[BRIEF] Read through the entries below and copy each line where "MISO" turns up.

[INFORMATION SUPPLIED]
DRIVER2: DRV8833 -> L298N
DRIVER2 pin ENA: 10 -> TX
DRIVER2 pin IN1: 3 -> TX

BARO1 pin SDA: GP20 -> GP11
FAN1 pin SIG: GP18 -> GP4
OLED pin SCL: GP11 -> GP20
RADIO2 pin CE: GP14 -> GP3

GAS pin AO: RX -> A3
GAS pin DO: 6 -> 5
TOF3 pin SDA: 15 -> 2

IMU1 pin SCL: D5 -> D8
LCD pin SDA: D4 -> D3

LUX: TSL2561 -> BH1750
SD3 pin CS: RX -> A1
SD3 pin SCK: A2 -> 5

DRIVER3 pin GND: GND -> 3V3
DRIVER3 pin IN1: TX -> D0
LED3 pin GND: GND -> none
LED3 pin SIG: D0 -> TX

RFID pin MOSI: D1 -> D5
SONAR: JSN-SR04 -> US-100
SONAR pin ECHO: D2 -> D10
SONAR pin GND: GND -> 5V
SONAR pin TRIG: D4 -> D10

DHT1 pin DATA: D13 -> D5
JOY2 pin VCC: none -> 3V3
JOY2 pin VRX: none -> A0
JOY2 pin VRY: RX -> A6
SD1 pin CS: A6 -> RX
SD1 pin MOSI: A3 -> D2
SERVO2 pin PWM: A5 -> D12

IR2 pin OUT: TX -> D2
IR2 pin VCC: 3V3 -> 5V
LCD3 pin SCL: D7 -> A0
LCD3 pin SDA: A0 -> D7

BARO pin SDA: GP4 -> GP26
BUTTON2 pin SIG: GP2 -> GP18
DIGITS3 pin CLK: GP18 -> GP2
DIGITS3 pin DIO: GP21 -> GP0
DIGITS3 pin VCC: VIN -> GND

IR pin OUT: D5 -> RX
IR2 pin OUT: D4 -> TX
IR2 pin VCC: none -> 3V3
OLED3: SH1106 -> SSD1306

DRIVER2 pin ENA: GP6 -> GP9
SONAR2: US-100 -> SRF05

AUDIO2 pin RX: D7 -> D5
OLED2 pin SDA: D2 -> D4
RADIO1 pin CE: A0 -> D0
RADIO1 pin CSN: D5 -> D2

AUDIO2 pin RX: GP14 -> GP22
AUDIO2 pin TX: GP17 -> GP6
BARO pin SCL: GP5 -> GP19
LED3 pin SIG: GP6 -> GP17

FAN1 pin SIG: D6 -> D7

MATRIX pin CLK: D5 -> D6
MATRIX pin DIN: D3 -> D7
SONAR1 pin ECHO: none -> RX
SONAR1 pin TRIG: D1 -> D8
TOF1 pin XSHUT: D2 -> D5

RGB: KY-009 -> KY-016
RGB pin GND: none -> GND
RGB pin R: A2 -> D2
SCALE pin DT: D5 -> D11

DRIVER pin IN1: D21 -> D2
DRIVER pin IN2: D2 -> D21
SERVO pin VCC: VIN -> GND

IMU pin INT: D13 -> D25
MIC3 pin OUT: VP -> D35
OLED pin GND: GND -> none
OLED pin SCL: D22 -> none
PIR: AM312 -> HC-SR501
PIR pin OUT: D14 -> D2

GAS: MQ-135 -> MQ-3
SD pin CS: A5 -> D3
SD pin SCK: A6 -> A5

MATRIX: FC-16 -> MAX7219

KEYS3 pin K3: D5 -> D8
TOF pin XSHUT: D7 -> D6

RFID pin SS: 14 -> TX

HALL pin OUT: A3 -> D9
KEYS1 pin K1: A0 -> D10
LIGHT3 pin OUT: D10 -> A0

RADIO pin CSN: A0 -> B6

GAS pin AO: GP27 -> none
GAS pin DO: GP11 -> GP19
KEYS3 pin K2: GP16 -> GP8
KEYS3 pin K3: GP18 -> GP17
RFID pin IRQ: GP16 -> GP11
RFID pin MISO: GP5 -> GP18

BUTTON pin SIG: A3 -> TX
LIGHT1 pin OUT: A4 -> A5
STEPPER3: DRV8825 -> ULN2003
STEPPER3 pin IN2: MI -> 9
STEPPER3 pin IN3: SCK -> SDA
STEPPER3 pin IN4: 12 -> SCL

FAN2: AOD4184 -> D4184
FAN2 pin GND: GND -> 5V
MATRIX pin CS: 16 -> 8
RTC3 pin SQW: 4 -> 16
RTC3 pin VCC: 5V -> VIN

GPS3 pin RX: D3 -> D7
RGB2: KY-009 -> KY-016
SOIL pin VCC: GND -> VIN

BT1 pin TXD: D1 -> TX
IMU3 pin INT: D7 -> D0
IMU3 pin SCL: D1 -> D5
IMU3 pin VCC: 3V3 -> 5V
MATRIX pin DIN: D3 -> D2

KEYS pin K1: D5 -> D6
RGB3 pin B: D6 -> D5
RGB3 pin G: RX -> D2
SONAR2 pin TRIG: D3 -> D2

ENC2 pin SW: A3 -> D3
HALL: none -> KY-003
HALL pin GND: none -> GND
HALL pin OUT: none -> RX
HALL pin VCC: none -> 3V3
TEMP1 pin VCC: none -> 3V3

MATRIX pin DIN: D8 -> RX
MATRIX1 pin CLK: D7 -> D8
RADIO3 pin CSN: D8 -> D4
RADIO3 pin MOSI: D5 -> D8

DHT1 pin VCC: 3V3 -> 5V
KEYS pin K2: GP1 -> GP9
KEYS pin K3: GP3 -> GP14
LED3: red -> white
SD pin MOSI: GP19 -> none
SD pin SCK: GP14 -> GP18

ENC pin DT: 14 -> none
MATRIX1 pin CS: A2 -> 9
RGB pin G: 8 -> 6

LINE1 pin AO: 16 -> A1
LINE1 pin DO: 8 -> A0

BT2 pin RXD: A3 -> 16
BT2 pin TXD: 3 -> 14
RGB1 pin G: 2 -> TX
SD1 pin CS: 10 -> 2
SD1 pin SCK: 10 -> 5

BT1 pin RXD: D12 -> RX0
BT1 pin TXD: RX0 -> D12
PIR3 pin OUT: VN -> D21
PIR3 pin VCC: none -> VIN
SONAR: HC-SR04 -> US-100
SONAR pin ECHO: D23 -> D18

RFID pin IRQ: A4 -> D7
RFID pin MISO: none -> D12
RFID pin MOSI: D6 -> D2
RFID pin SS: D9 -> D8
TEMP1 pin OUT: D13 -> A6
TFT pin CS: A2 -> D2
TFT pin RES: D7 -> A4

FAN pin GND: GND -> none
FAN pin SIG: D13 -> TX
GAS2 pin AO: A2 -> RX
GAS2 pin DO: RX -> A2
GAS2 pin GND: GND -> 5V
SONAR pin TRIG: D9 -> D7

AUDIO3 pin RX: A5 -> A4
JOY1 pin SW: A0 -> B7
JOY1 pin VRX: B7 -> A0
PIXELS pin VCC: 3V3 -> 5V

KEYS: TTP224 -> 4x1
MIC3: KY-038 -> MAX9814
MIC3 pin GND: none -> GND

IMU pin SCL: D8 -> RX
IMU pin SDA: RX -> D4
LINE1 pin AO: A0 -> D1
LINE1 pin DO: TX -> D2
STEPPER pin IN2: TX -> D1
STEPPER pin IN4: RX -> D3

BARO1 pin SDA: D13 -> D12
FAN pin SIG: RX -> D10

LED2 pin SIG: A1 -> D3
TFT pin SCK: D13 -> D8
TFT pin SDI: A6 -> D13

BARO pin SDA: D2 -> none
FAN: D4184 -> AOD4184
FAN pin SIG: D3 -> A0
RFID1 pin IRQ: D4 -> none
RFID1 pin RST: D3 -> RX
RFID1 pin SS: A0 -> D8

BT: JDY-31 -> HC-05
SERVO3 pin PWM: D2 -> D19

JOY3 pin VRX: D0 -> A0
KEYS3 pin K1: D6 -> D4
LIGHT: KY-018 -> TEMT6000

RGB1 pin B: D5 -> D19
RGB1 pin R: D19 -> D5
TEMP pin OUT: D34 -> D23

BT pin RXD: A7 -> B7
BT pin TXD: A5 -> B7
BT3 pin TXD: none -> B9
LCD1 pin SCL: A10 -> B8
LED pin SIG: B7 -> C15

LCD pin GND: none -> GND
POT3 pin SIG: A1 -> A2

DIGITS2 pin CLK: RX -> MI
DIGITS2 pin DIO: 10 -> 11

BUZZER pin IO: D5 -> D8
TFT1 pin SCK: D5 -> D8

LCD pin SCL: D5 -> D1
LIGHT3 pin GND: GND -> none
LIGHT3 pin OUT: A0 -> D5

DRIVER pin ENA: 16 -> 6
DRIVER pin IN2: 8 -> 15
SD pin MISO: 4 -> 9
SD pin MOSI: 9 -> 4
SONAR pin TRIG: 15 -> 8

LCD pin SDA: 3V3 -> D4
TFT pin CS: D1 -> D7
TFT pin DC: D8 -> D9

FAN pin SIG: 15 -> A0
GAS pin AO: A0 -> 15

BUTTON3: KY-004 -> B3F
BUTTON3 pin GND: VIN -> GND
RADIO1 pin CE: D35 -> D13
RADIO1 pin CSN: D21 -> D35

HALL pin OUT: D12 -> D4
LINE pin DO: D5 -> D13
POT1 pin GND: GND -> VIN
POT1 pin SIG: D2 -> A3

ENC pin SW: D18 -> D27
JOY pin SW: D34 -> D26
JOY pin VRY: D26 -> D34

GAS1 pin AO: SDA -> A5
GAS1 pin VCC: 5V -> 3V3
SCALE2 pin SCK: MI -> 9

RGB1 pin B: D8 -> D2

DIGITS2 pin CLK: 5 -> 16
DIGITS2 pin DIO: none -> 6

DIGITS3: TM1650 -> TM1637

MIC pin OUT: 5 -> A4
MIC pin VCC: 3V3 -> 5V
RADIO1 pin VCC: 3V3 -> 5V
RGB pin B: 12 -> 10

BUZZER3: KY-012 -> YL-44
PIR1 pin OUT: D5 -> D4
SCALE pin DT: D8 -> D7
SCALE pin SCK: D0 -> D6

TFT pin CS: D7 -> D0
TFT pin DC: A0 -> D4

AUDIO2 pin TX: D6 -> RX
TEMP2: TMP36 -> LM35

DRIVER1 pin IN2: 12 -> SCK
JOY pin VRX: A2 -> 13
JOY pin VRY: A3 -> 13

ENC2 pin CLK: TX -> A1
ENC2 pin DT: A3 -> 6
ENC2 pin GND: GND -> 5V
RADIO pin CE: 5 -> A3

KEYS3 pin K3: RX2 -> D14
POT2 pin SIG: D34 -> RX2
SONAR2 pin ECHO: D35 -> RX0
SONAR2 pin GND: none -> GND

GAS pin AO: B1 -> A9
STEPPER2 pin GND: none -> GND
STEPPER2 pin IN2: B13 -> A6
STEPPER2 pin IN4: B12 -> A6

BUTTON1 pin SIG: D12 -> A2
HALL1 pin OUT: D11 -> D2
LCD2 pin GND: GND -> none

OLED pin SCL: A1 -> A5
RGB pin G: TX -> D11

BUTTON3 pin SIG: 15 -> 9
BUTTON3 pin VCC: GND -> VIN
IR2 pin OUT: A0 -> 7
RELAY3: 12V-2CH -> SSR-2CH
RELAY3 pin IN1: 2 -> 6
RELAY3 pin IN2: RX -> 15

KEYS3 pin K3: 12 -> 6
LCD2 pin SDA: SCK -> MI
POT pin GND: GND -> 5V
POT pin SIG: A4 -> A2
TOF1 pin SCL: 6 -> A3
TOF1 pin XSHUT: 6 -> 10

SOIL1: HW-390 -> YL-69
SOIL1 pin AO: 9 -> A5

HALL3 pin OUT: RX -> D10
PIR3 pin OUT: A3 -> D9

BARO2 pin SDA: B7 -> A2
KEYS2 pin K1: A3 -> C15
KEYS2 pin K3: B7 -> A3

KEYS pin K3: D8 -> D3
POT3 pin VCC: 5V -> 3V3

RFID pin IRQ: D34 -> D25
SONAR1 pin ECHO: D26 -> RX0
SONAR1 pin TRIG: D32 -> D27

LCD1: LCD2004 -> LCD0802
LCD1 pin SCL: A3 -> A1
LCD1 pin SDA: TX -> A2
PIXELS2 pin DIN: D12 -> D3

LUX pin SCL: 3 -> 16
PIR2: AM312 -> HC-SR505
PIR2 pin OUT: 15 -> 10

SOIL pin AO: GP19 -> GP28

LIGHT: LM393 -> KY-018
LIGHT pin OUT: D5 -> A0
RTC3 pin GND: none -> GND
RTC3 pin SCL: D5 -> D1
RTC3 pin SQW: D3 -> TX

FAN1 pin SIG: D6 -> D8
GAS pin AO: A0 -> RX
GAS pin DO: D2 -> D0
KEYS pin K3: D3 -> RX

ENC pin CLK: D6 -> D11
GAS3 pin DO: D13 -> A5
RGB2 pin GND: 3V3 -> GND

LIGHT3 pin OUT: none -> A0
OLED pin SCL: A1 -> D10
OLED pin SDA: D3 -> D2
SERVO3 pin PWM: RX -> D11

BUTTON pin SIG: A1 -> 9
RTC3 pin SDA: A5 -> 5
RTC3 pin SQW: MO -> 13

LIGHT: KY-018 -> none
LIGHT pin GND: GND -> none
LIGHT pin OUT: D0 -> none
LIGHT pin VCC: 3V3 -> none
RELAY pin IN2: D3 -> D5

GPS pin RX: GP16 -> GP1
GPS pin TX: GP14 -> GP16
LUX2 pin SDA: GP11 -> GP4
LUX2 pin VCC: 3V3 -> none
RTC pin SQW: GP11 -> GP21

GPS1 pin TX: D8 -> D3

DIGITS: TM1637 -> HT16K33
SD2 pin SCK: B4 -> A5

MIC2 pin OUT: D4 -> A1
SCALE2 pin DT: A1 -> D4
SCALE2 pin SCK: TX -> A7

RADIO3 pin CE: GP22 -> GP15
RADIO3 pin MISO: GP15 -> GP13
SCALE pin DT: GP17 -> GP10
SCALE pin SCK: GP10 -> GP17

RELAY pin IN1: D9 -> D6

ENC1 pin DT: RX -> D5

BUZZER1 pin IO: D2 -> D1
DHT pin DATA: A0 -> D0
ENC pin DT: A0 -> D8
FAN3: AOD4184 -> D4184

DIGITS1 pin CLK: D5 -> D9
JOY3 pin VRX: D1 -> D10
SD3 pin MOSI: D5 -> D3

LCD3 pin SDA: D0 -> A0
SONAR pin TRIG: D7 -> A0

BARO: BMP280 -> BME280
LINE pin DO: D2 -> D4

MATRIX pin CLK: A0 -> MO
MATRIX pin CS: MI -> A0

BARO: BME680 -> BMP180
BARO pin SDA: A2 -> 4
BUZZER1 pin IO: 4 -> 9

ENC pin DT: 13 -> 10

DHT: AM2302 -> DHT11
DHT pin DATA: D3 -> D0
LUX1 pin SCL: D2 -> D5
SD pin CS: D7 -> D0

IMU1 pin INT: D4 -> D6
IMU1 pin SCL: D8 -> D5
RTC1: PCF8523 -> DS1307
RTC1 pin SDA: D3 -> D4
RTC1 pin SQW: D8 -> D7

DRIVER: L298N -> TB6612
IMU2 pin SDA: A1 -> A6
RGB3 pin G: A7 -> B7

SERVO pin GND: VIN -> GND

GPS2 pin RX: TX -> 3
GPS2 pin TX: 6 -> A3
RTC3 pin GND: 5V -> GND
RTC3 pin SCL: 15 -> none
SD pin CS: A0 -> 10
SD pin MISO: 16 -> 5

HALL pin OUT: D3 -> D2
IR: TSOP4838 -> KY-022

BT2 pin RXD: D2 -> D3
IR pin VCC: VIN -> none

[ANSWER AREA]
RFID pin MISO: GP5 -> GP18
RFID pin MISO: none -> D12
SD pin MISO: 4 -> 9
RADIO3 pin MISO: GP15 -> GP13
SD pin MISO: 16 -> 5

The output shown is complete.